-- Provided entries follows --

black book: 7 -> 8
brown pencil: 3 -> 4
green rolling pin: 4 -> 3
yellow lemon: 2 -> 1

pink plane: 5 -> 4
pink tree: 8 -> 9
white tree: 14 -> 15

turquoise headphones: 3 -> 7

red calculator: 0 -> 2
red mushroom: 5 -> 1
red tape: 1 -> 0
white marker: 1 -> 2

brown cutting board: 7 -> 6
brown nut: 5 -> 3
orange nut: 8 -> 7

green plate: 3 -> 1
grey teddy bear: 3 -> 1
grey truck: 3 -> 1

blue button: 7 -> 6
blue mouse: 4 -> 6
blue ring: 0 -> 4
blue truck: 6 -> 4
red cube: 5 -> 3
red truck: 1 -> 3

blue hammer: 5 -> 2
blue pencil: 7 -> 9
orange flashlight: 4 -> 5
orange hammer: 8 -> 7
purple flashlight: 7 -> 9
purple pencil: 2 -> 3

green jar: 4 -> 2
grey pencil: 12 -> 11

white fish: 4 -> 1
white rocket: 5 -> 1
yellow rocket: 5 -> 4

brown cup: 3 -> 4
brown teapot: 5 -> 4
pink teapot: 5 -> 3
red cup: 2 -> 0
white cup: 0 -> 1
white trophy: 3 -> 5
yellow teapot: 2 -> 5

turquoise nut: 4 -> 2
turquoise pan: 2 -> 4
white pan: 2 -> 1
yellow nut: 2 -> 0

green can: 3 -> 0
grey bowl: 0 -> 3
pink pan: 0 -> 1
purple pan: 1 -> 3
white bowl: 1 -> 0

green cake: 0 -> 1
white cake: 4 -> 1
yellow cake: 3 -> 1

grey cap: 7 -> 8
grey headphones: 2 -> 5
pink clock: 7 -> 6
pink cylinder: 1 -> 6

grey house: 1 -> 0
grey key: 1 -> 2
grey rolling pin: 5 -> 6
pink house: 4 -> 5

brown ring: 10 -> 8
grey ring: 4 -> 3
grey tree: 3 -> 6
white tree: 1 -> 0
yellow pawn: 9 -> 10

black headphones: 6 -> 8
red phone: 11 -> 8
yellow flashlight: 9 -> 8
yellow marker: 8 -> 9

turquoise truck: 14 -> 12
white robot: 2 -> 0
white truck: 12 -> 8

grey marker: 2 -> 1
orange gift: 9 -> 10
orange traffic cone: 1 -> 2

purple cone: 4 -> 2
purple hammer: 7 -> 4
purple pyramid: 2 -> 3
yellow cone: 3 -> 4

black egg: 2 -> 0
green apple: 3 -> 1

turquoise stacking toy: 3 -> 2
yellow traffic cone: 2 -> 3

-- Provided entries concluded --

» Problem to work on: Your job is to set down the whole listing a second time, exactly.

» Answer for the task:
black book: 7 -> 8
brown pencil: 3 -> 4
green rolling pin: 4 -> 3
yellow lemon: 2 -> 1

pink plane: 5 -> 4
pink tree: 8 -> 9
white tree: 14 -> 15

turquoise headphones: 3 -> 7

red calculator: 0 -> 2
red mushroom: 5 -> 1
red tape: 1 -> 0
white marker: 1 -> 2

brown cutting board: 7 -> 6
brown nut: 5 -> 3
orange nut: 8 -> 7

green plate: 3 -> 1
grey teddy bear: 3 -> 1
grey truck: 3 -> 1

blue button: 7 -> 6
blue mouse: 4 -> 6
blue ring: 0 -> 4
blue truck: 6 -> 4
red cube: 5 -> 3
red truck: 1 -> 3

blue hammer: 5 -> 2
blue pencil: 7 -> 9
orange flashlight: 4 -> 5
orange hammer: 8 -> 7
purple flashlight: 7 -> 9
purple pencil: 2 -> 3

green jar: 4 -> 2
grey pencil: 12 -> 11

white fish: 4 -> 1
white rocket: 5 -> 1
yellow rocket: 5 -> 4

brown cup: 3 -> 4
brown teapot: 5 -> 4
pink teapot: 5 -> 3
red cup: 2 -> 0
white cup: 0 -> 1
white trophy: 3 -> 5
yellow teapot: 2 -> 5

turquoise nut: 4 -> 2
turquoise pan: 2 -> 4
white pan: 2 -> 1
yellow nut: 2 -> 0

green can: 3 -> 0
grey bowl: 0 -> 3
pink pan: 0 -> 1
purple pan: 1 -> 3
white bowl: 1 -> 0

green cake: 0 -> 1
white cake: 4 -> 1
yellow cake: 3 -> 1

grey cap: 7 -> 8
grey headphones: 2 -> 5
pink clock: 7 -> 6
pink cylinder: 1 -> 6

grey house: 1 -> 0
grey key: 1 -> 2
grey rolling pin: 5 -> 6
pink house: 4 -> 5

brown ring: 10 -> 8
grey ring: 4 -> 3
grey tree: 3 -> 6
white tree: 1 -> 0
yellow pawn: 9 -> 10

black headphones: 6 -> 8
red phone: 11 -> 8
yellow flashlight: 9 -> 8
yellow marker: 8 -> 9

turquoise truck: 14 -> 12
white robot: 2 -> 0
white truck: 12 -> 8

grey marker: 2 -> 1
orange gift: 9 -> 10
orange traffic cone: 1 -> 2

purple cone: 4 -> 2
purple hammer: 7 -> 4
purple pyramid: 2 -> 3
yellow cone: 3 -> 4

black egg: 2 -> 0
green apple: 3 -> 1

turquoise stacking toy: 3 -> 2
yellow traffic cone: 2 -> 3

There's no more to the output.